— Your instructions —
Read through the entries below and copy each line where "down" turns up.

□ □ □

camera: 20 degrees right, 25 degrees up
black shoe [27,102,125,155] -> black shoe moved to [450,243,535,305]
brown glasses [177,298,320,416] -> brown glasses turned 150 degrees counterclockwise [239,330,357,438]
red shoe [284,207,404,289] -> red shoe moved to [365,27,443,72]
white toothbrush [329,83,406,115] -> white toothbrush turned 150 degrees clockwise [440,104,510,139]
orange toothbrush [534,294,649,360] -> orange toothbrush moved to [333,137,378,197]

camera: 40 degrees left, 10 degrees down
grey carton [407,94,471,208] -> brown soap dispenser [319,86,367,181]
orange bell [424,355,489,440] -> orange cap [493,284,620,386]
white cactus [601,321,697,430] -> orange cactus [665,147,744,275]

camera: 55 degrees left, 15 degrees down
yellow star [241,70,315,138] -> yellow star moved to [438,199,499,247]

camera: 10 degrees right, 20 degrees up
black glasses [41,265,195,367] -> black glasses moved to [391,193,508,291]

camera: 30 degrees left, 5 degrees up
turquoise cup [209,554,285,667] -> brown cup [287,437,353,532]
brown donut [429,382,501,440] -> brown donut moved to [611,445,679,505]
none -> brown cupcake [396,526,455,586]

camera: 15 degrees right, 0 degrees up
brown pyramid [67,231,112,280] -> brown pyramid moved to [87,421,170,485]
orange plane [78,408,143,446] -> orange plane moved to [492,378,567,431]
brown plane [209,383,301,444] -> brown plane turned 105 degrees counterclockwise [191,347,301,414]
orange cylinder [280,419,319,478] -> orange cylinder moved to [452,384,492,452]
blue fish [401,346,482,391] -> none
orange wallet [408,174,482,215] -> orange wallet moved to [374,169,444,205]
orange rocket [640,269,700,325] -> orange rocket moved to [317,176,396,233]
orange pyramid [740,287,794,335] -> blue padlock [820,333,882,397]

□ □ □

— Finished exercise —
camera: 40 degrees left, 10 degrees down
camera: 55 degrees left, 15 degrees down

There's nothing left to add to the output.